» **ACTIVITY**
Two lines in the listing below mark the span: one contains "C4: 330nF (CMP, GND) -> 330nF (GND, VTH)" and one contains "C20: 47uF (plus". Reproduce both of them and everything between, exactly.

[Opening DATA RECORDS section]

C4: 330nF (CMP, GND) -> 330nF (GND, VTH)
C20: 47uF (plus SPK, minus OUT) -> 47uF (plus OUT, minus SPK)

[Closing DATA RECORDS section]
[Opening DATA RECORDS section]

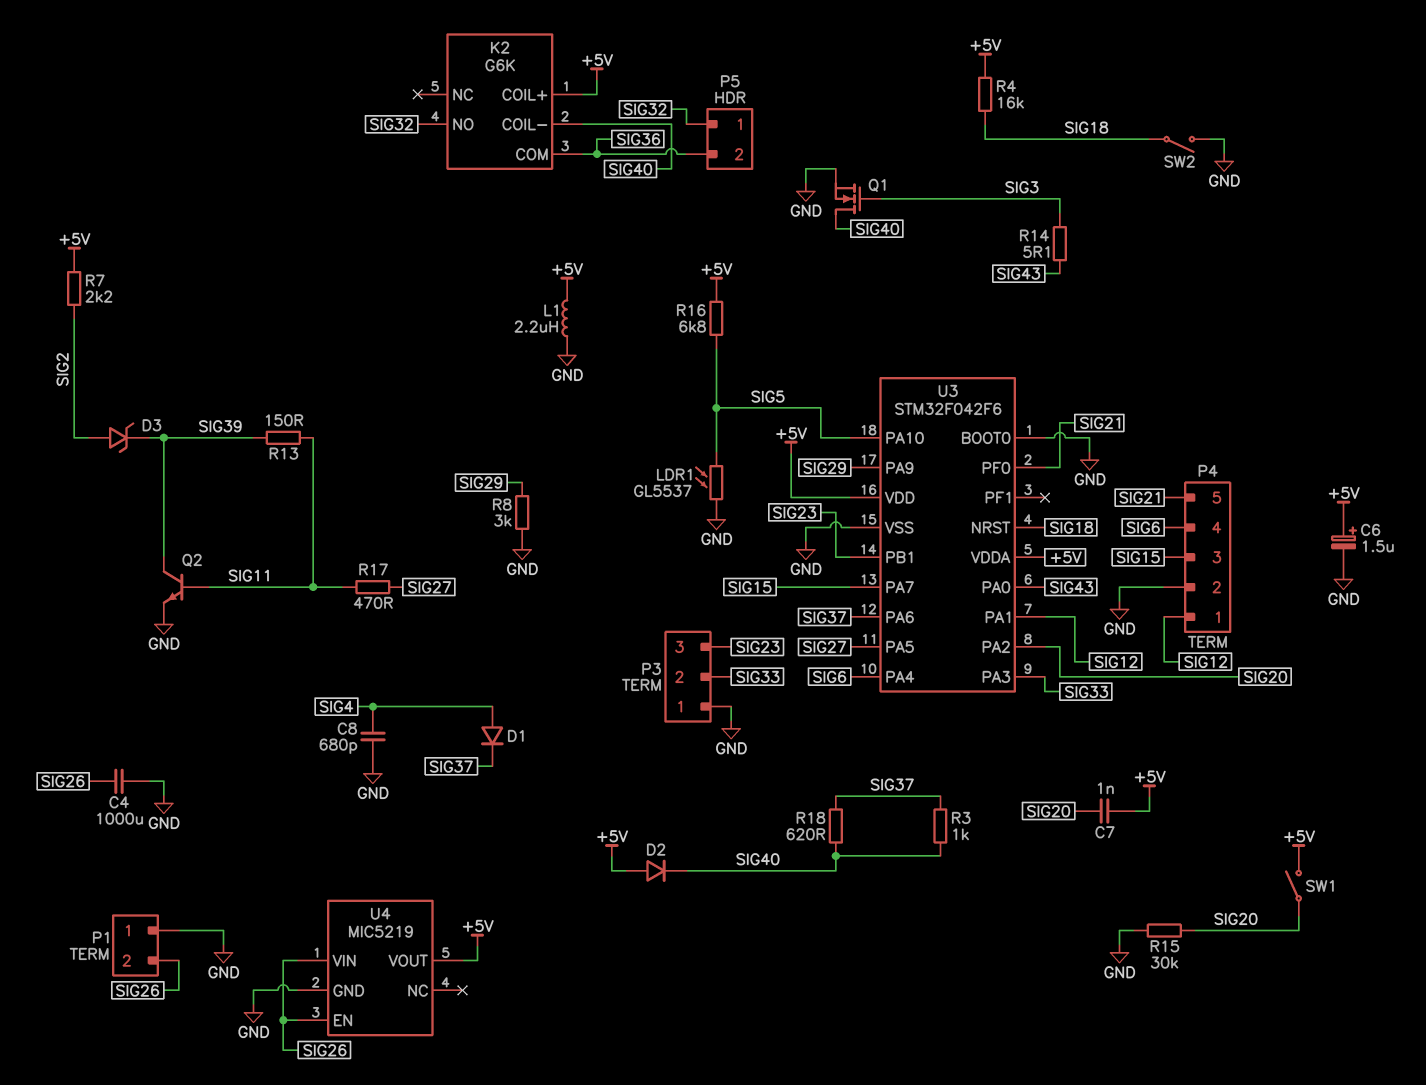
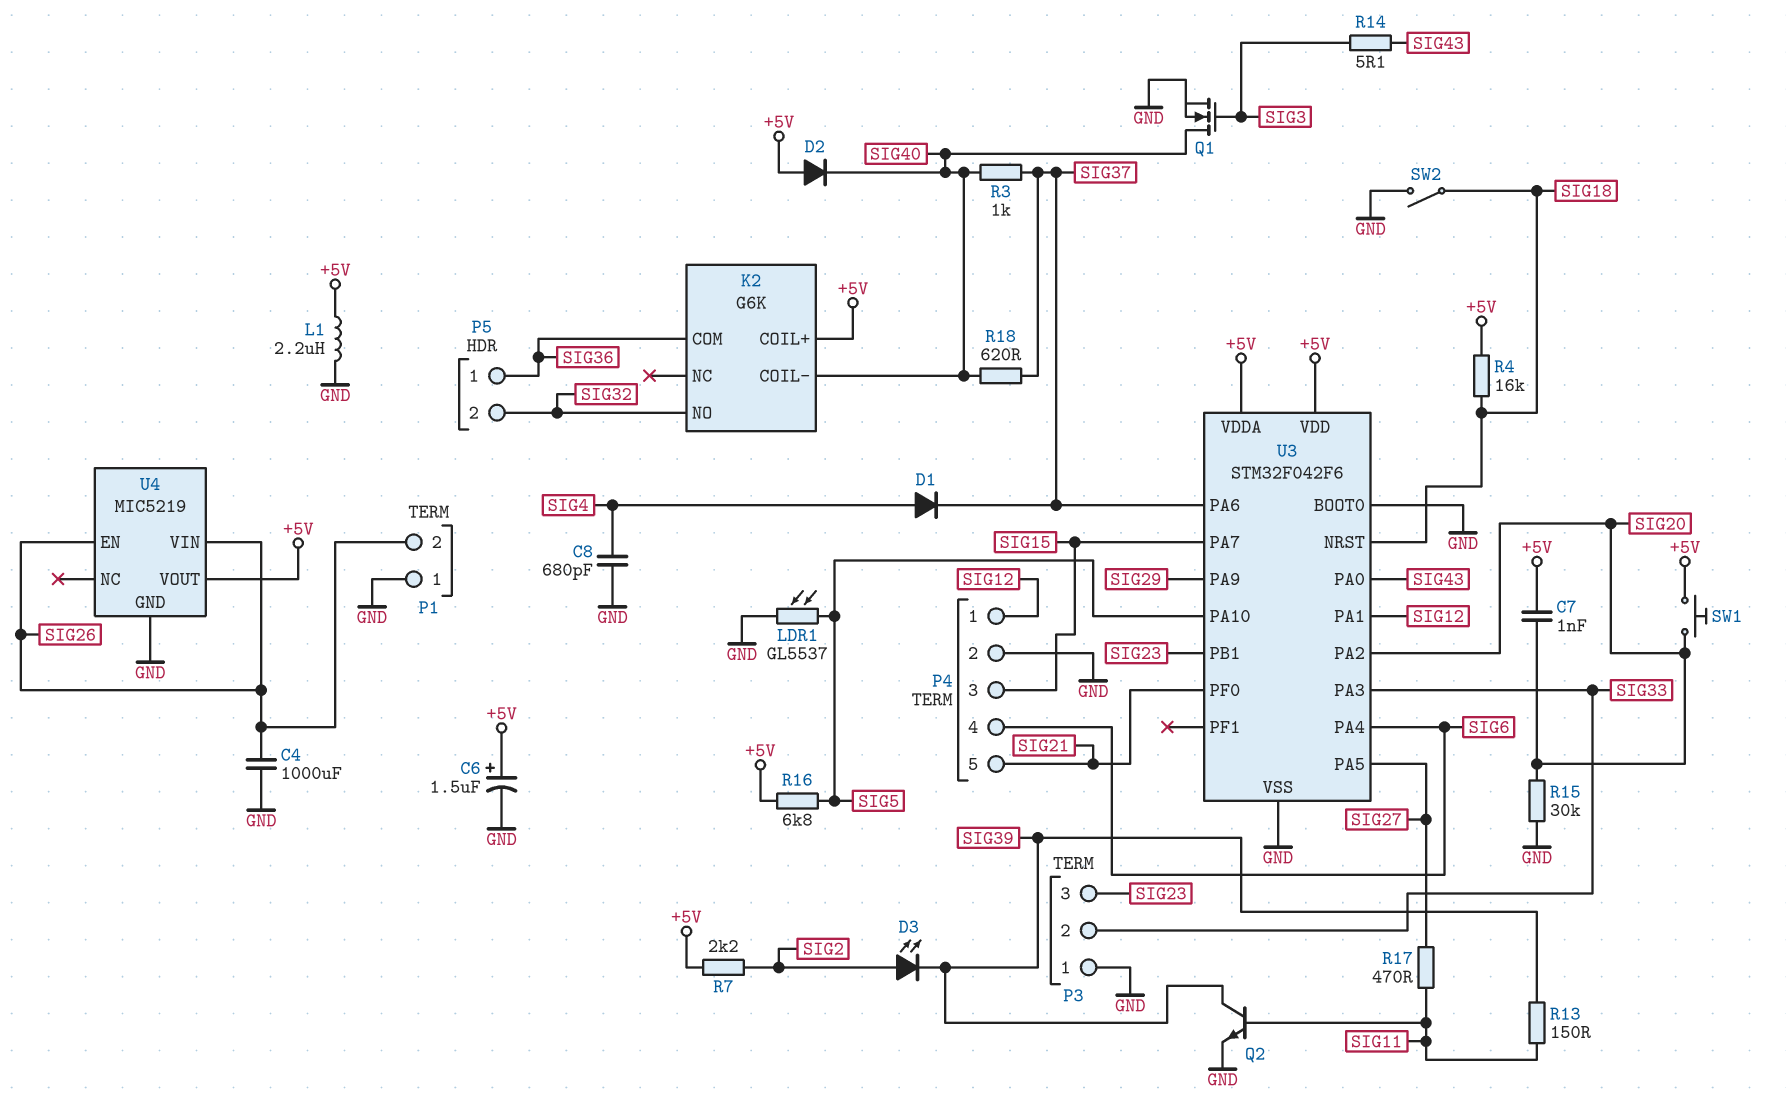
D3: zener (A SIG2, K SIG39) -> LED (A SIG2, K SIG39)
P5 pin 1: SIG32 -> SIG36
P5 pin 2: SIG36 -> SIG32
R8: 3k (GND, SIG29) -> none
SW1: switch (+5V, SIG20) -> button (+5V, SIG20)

[Closing DATA RECORDS section]
[Opening DATA RECORDS section]

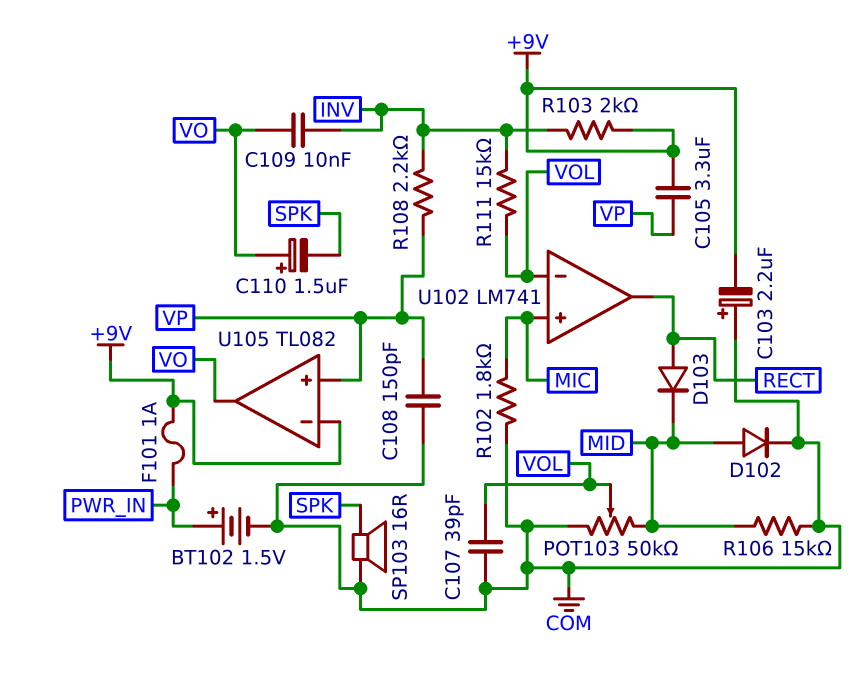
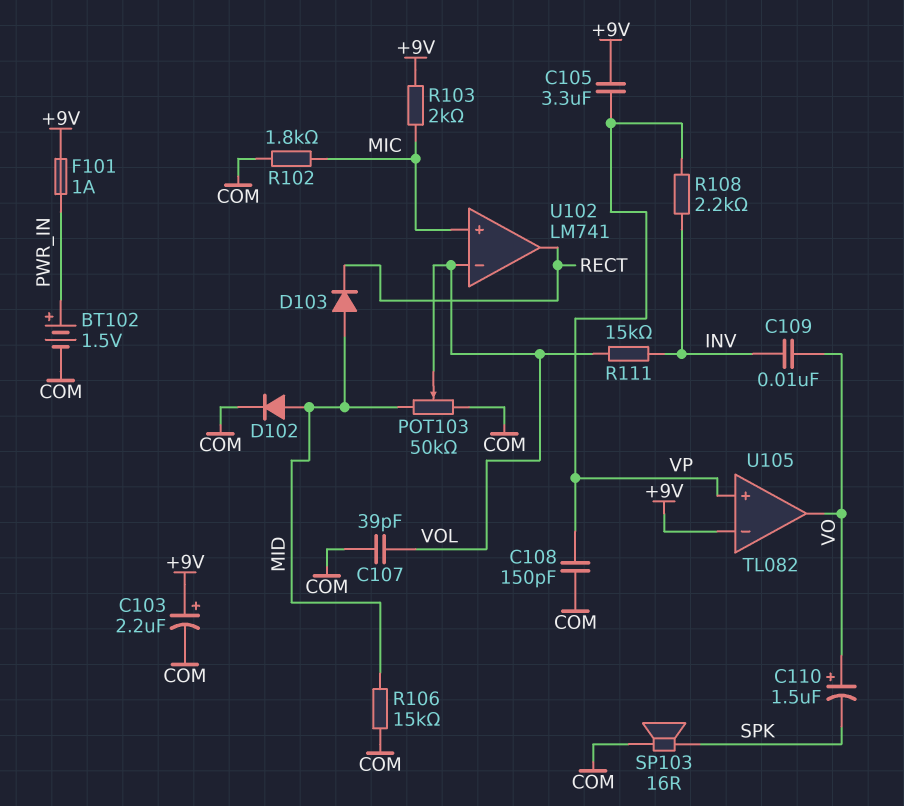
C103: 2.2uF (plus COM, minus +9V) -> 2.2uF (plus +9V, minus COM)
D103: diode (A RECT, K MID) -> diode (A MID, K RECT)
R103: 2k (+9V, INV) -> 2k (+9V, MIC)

[Closing DATA RECORDS section]

» **COMPLETED EXERCISE**
C4: 330nF (CMP, GND) -> 330nF (GND, VTH)
C20: 47uF (plus SPK, minus OUT) -> 47uF (plus OUT, minus SPK)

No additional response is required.